Task goal —
Nothing in the records may be altered, and no picture may be included. Restate them in full.

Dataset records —
* * * * *
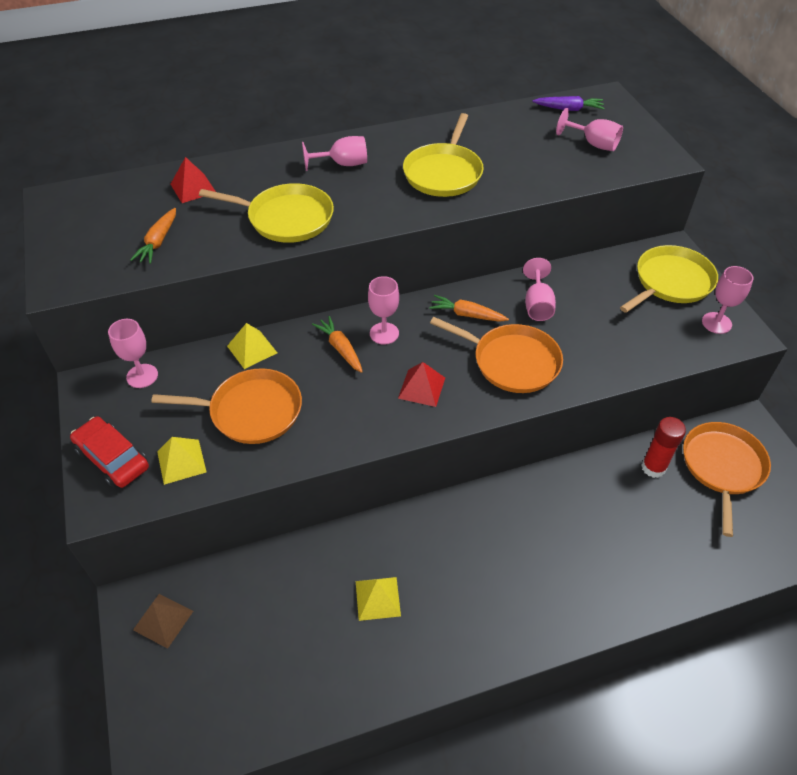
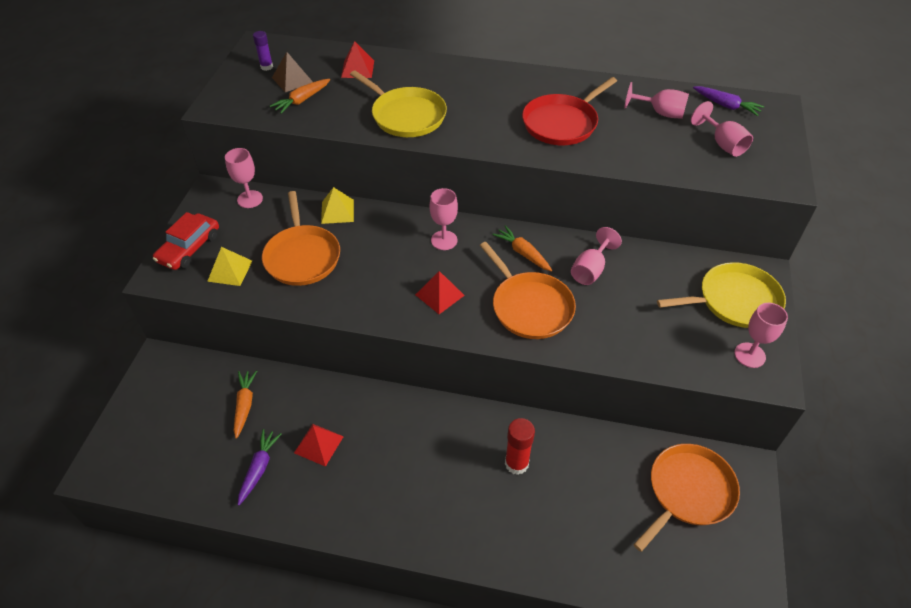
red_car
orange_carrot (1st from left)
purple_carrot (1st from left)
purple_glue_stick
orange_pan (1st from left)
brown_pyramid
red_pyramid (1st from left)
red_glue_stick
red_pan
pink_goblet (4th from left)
* * * * *
Expected answer —
red_car
orange_carrot (1st from left)
purple_carrot (1st from left)
purple_glue_stick
orange_pan (1st from left)
brown_pyramid
red_pyramid (1st from left)
red_glue_stick
red_pan
pink_goblet (4th from left)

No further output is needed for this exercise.